## SUPPLIED MATERIAL
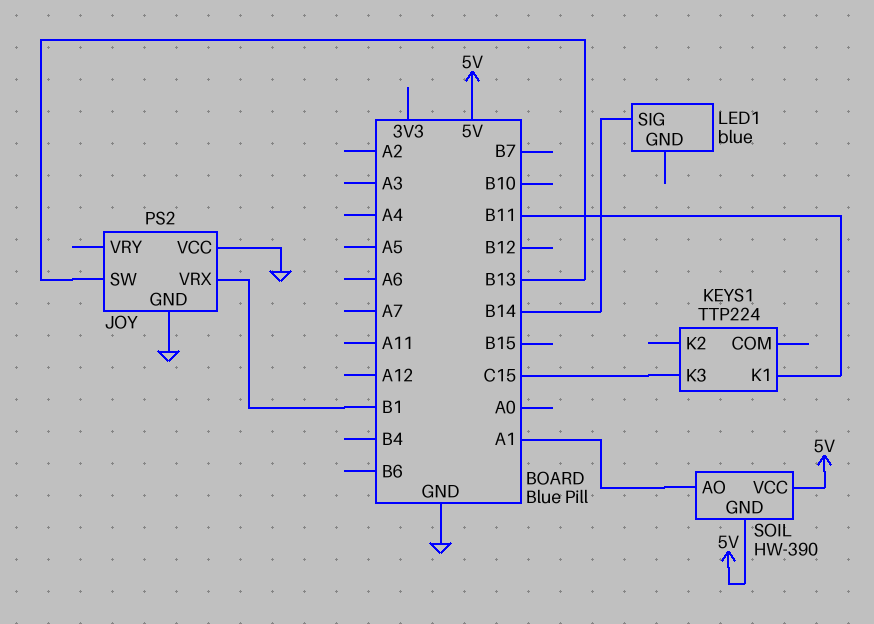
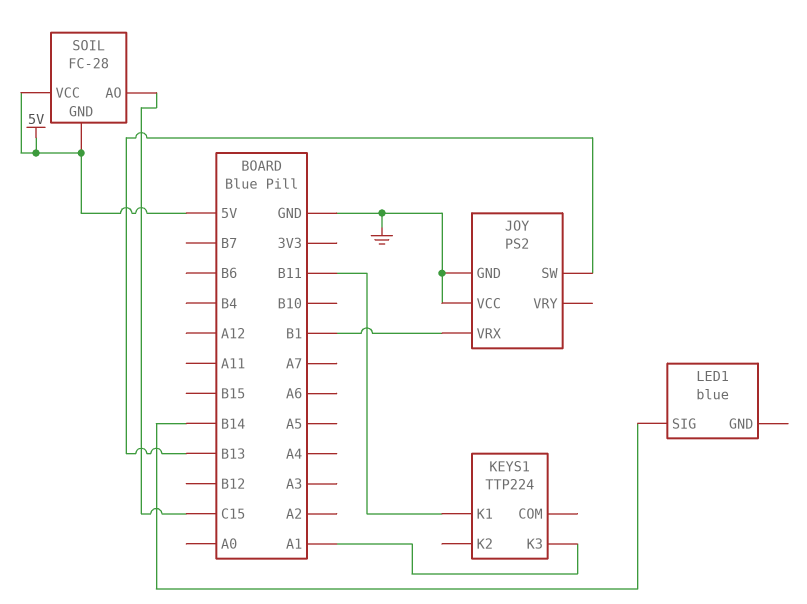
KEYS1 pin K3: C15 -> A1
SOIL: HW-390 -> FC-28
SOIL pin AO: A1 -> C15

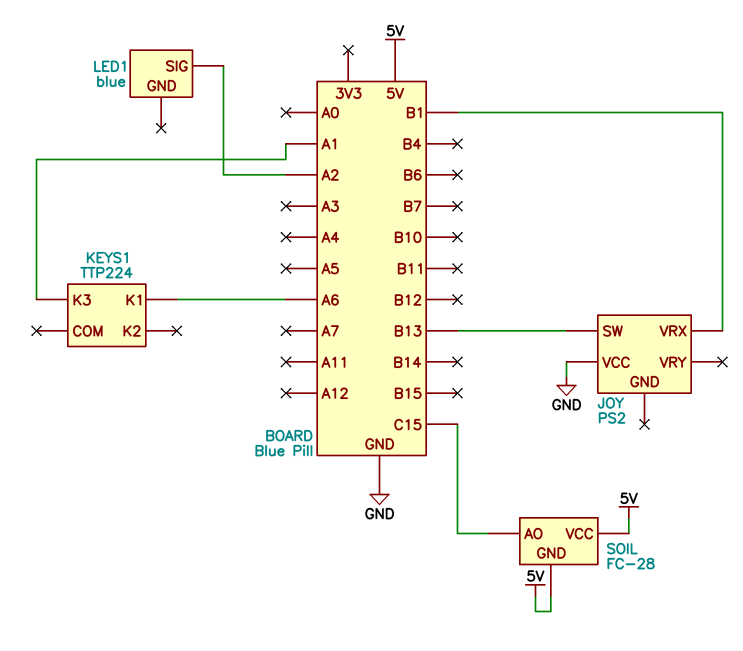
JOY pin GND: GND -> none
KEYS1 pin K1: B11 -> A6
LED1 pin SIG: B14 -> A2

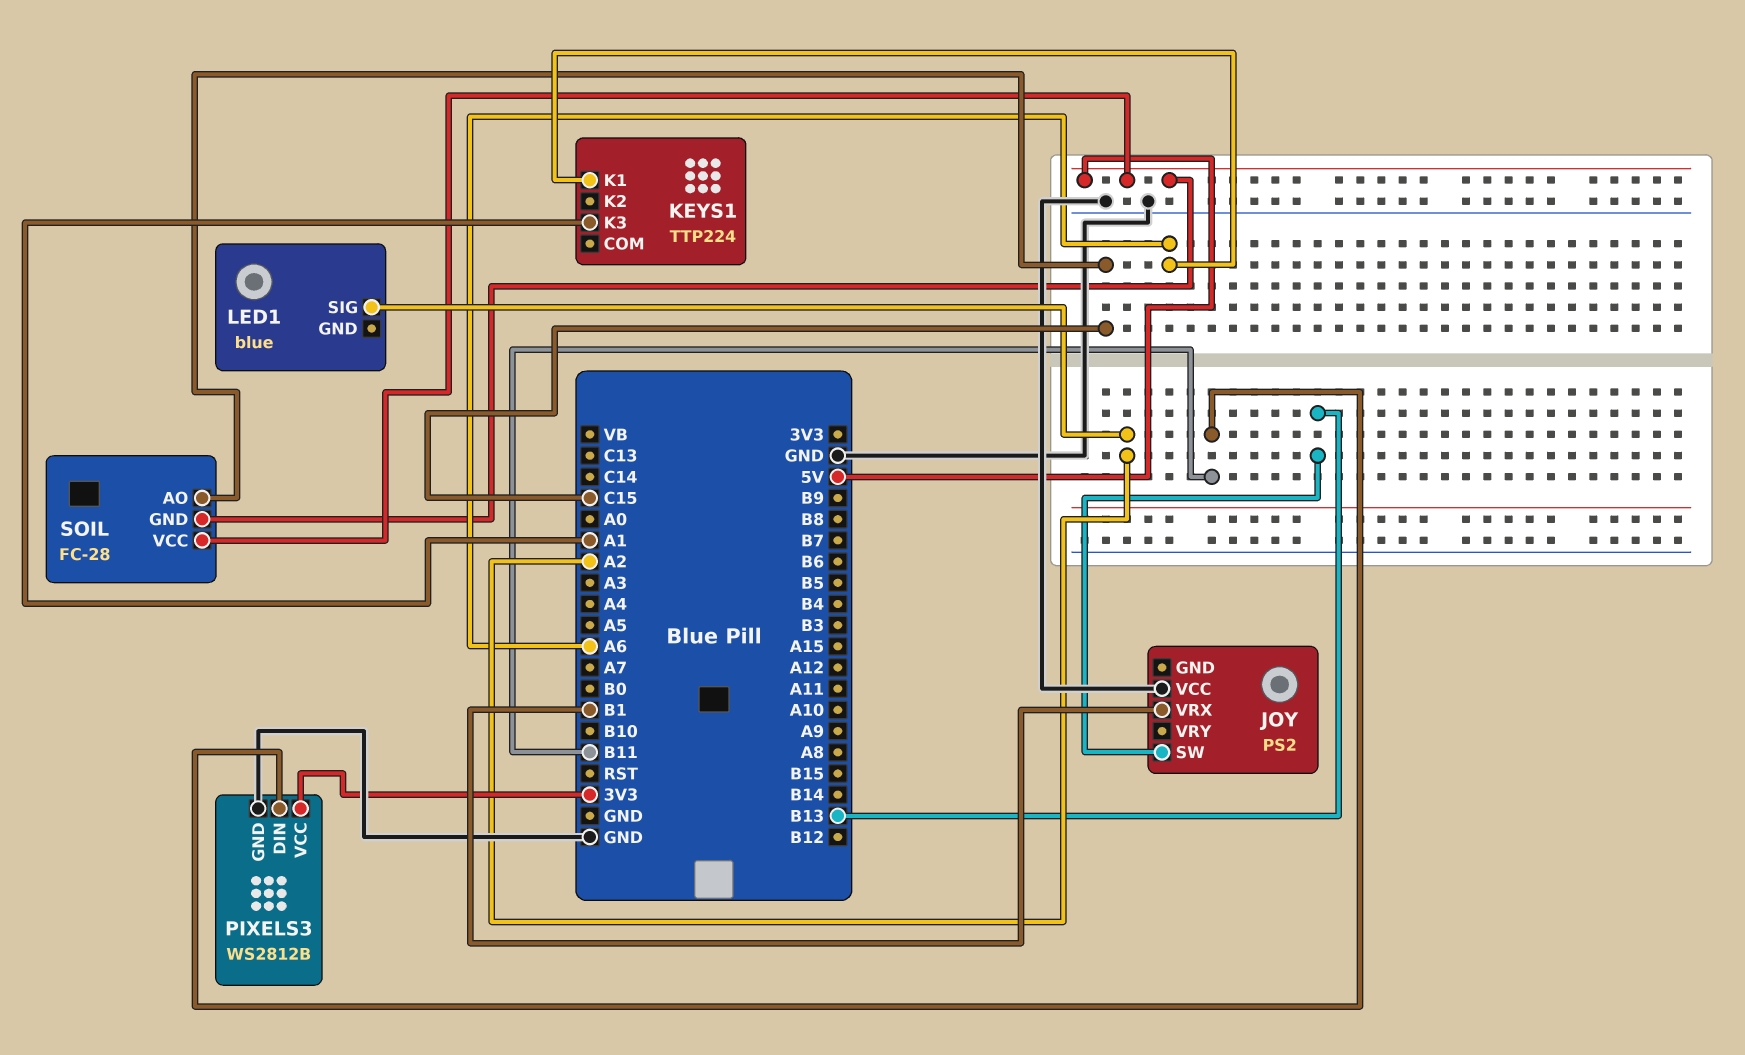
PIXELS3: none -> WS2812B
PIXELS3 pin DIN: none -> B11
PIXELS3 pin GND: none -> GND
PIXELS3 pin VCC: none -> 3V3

## WORK TO COMPLETE
Please transcribe word for word the lines from the line with "PIXELS3 pin DIN: none -> B11" to the end of the material, both ends included.

## SOLUTION BELOW
PIXELS3 pin DIN: none -> B11
PIXELS3 pin GND: none -> GND
PIXELS3 pin VCC: none -> 3V3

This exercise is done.